» **The task**
From top to bottom, retype the data exactly, passing over any picture.

Scene image comparisons:
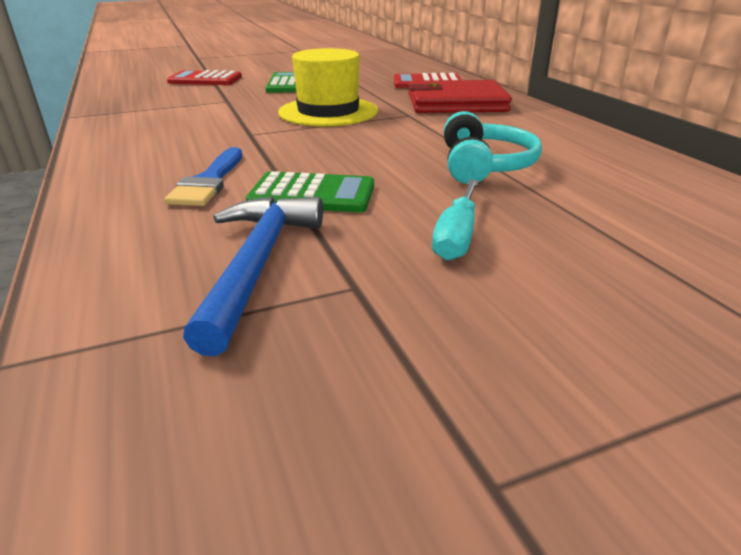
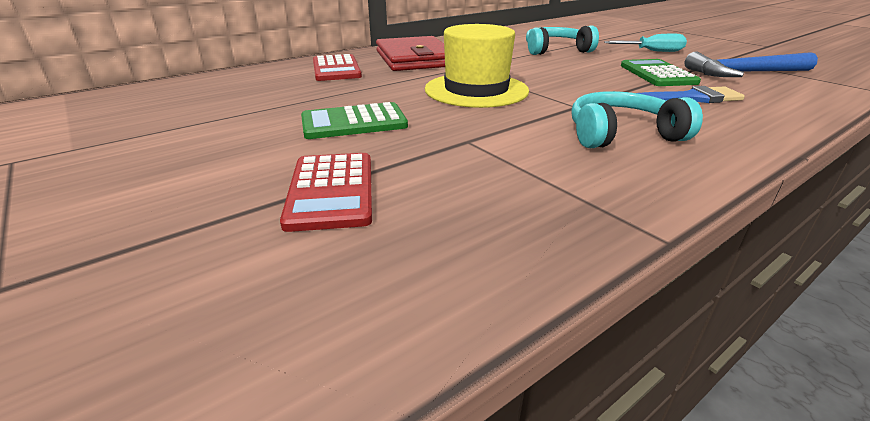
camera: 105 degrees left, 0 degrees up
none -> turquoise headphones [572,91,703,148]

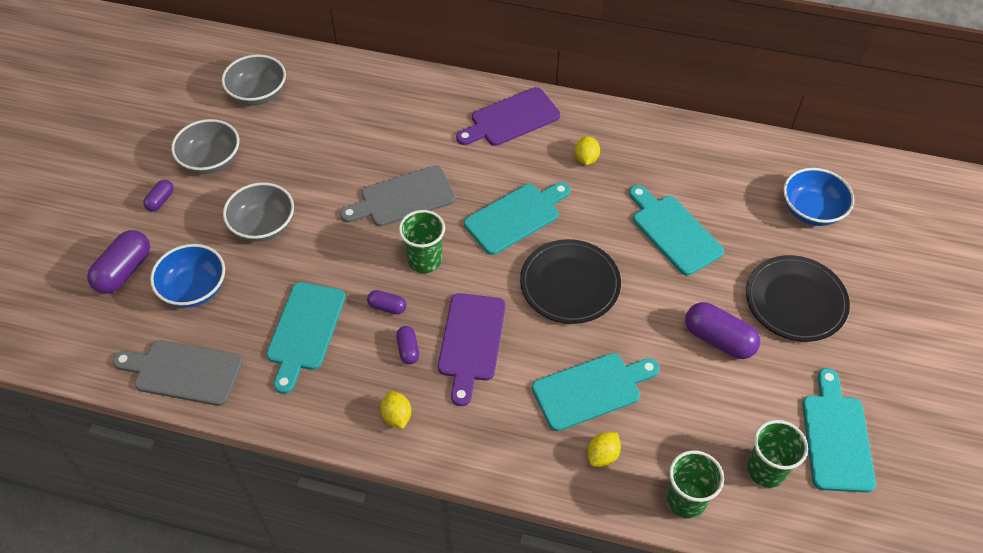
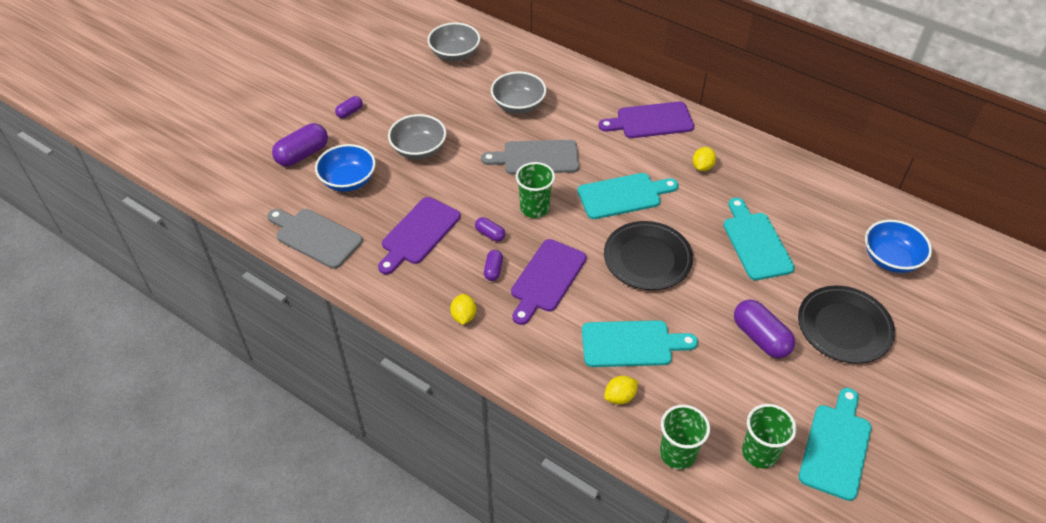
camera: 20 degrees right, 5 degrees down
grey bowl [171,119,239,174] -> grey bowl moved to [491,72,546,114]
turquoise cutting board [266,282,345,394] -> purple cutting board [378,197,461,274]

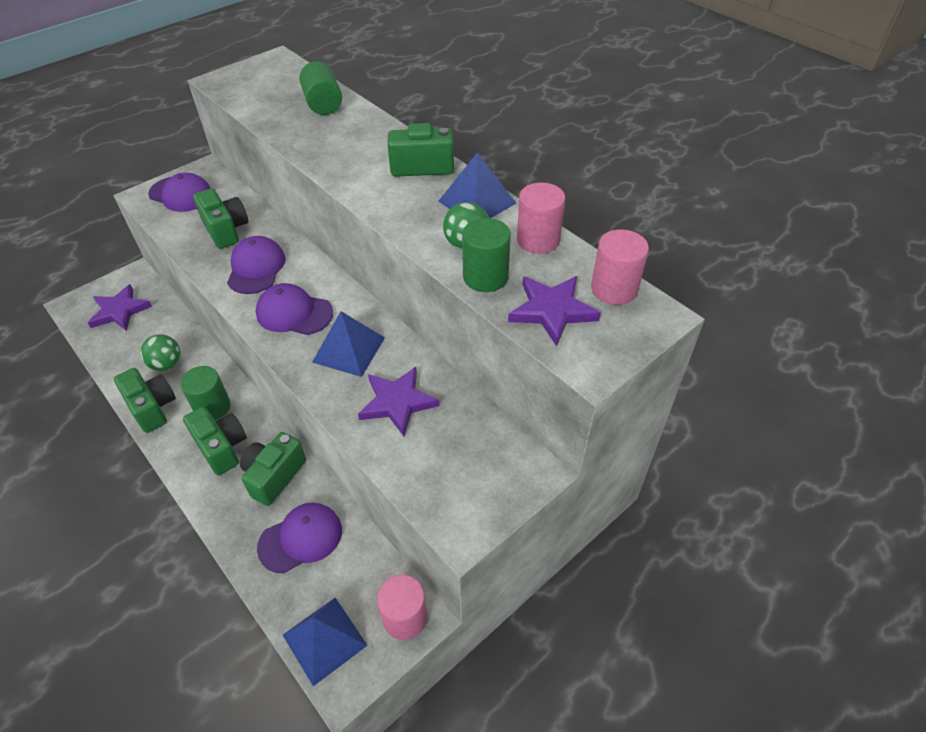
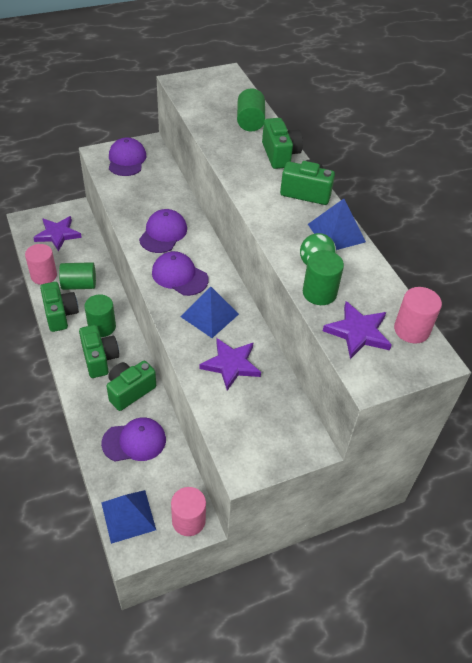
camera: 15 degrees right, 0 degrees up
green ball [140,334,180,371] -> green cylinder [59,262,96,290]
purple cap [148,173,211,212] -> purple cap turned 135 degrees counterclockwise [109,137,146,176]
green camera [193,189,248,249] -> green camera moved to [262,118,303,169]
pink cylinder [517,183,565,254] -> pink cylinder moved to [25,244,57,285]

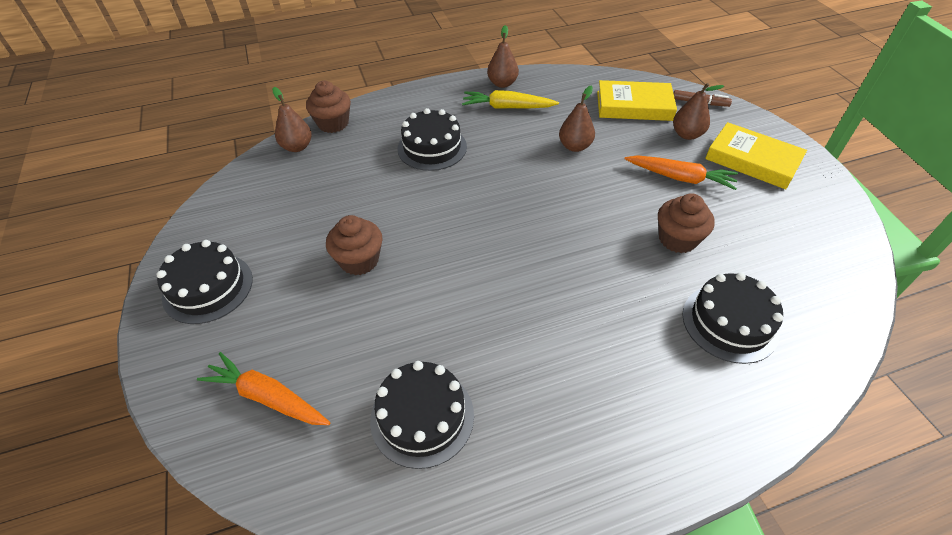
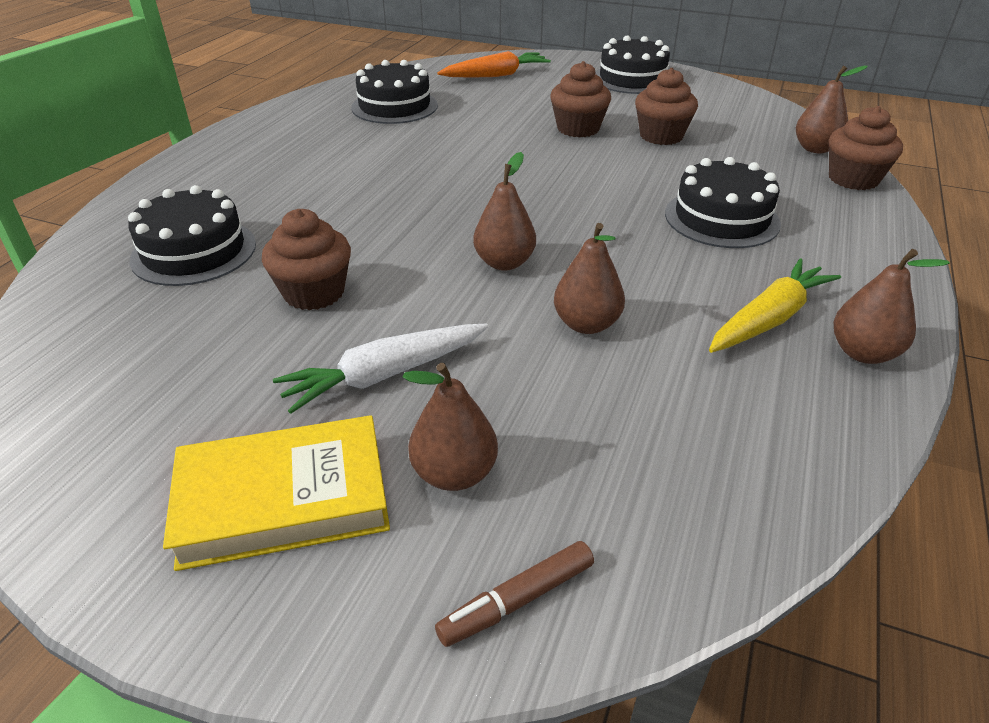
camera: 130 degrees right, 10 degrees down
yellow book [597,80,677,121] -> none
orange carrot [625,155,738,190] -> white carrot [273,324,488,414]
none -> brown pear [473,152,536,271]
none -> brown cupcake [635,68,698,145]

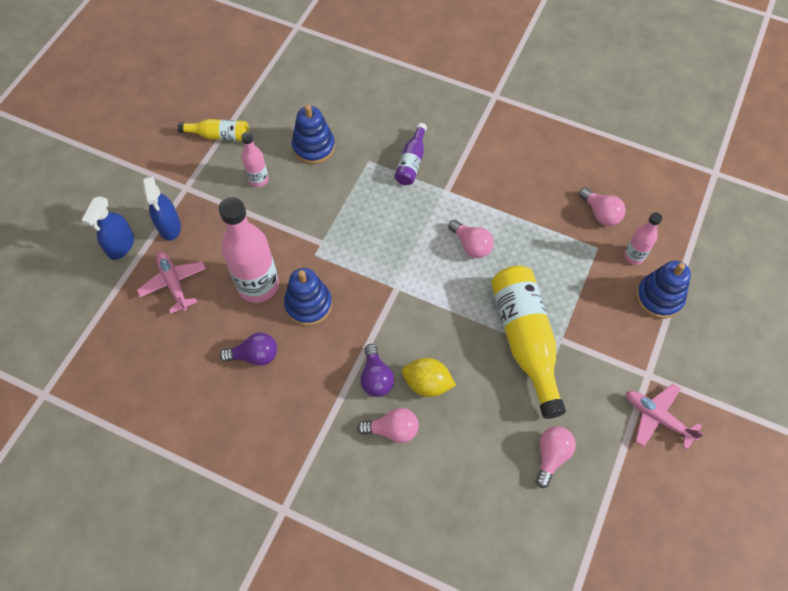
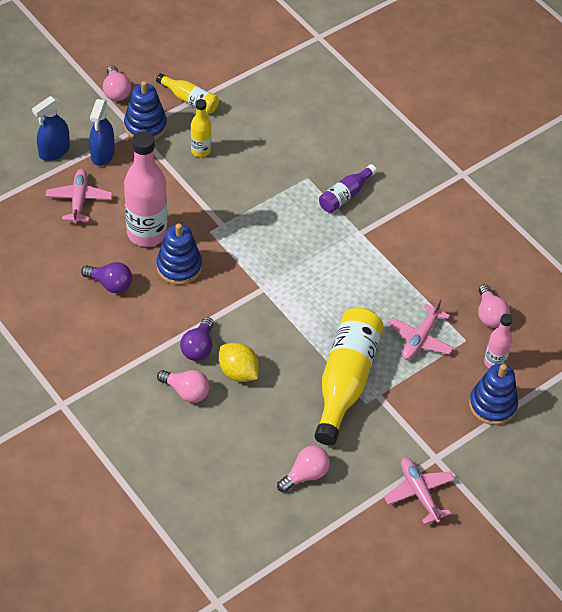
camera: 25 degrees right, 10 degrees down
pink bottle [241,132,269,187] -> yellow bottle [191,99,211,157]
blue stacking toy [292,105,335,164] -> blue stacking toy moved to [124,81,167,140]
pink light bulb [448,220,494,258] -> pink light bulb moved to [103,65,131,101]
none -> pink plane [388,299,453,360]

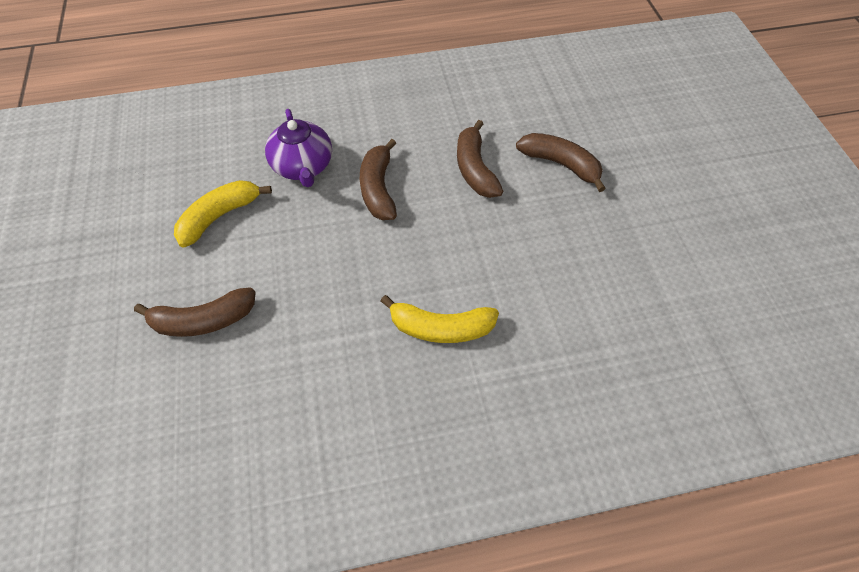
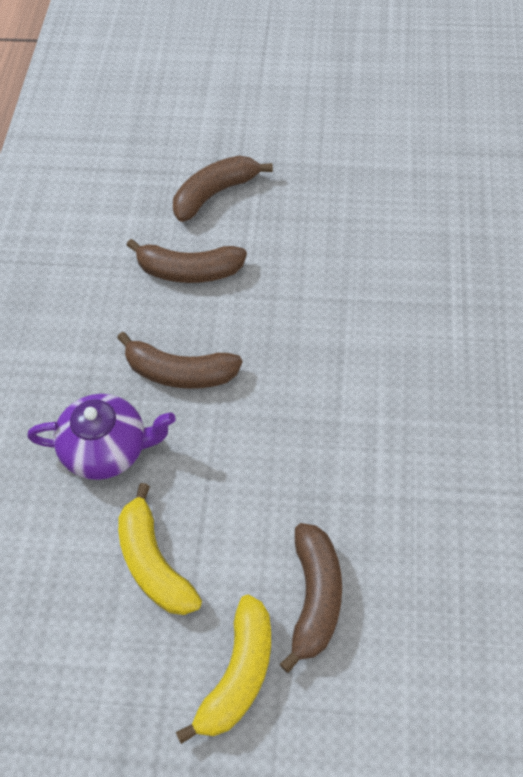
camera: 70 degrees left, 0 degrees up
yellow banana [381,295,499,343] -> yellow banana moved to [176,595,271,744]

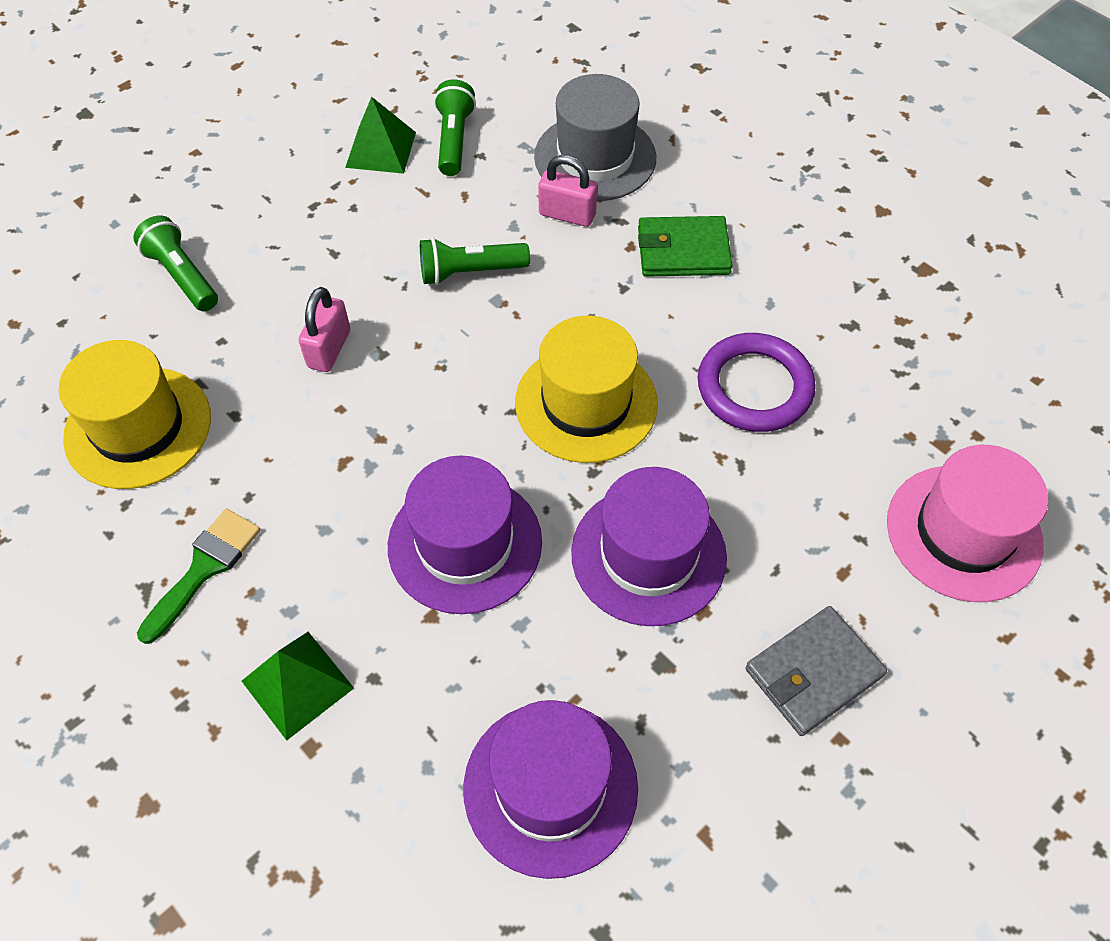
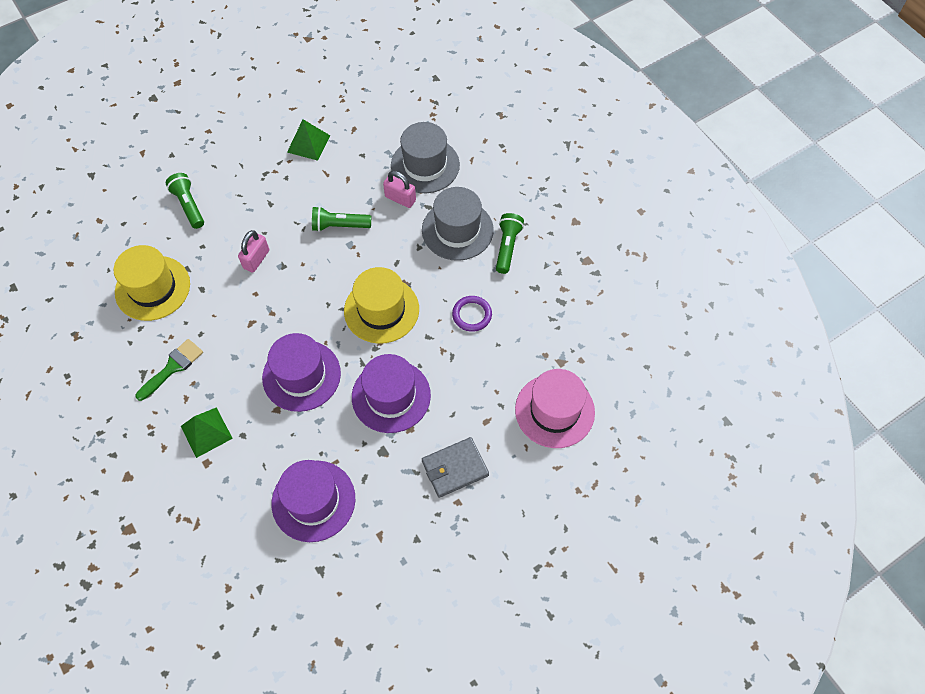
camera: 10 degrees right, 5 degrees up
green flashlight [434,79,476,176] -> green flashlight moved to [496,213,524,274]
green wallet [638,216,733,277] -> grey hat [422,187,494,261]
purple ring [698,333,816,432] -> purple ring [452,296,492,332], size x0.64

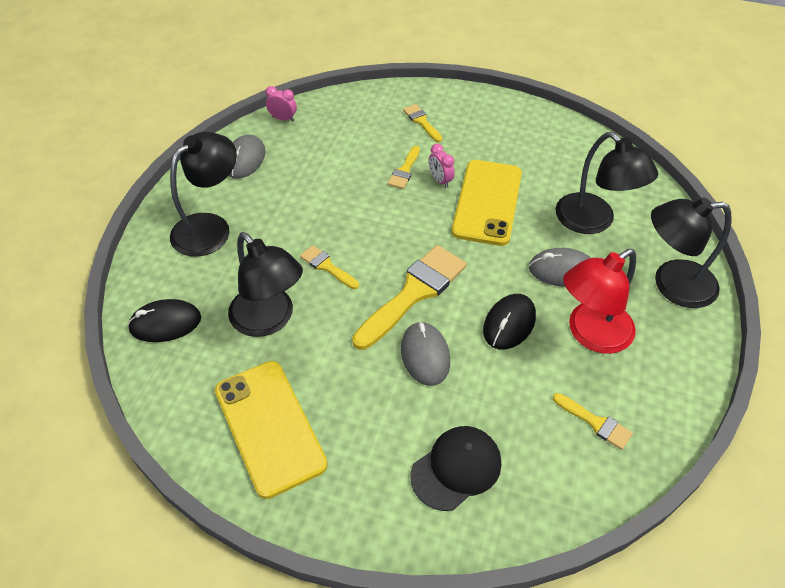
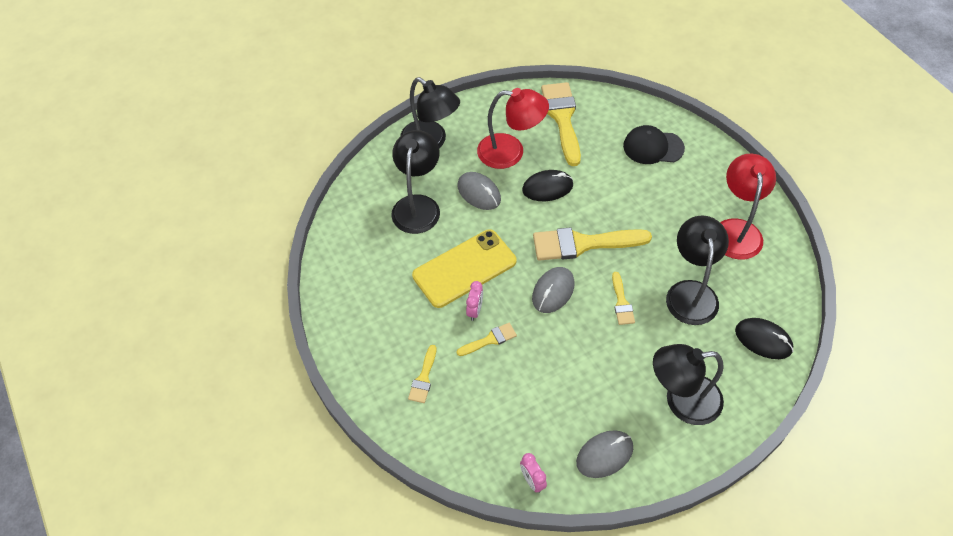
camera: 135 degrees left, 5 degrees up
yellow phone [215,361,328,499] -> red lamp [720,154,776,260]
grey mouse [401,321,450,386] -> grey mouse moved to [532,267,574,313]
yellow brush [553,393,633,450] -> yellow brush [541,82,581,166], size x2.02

» **Solution to this task**
camera: 105 degrees left, 0 degrees up
none -> turquoise headphones [572,91,703,148]

camera: 20 degrees right, 5 degrees down
grey bowl [171,119,239,174] -> grey bowl moved to [491,72,546,114]
turquoise cutting board [266,282,345,394] -> purple cutting board [378,197,461,274]

camera: 15 degrees right, 0 degrees up
green ball [140,334,180,371] -> green cylinder [59,262,96,290]
purple cap [148,173,211,212] -> purple cap turned 135 degrees counterclockwise [109,137,146,176]
green camera [193,189,248,249] -> green camera moved to [262,118,303,169]
pink cylinder [517,183,565,254] -> pink cylinder moved to [25,244,57,285]

camera: 130 degrees right, 10 degrees down
yellow book [597,80,677,121] -> none
orange carrot [625,155,738,190] -> white carrot [273,324,488,414]
none -> brown pear [473,152,536,271]
none -> brown cupcake [635,68,698,145]

camera: 25 degrees right, 10 degrees down
pink bottle [241,132,269,187] -> yellow bottle [191,99,211,157]
blue stacking toy [292,105,335,164] -> blue stacking toy moved to [124,81,167,140]
pink light bulb [448,220,494,258] -> pink light bulb moved to [103,65,131,101]
none -> pink plane [388,299,453,360]

camera: 70 degrees left, 0 degrees up
yellow banana [381,295,499,343] -> yellow banana moved to [176,595,271,744]

camera: 10 degrees right, 5 degrees up
green flashlight [434,79,476,176] -> green flashlight moved to [496,213,524,274]
green wallet [638,216,733,277] -> grey hat [422,187,494,261]
purple ring [698,333,816,432] -> purple ring [452,296,492,332], size x0.64

camera: 135 degrees left, 5 degrees up
yellow phone [215,361,328,499] -> red lamp [720,154,776,260]
grey mouse [401,321,450,386] -> grey mouse moved to [532,267,574,313]
yellow brush [553,393,633,450] -> yellow brush [541,82,581,166], size x2.02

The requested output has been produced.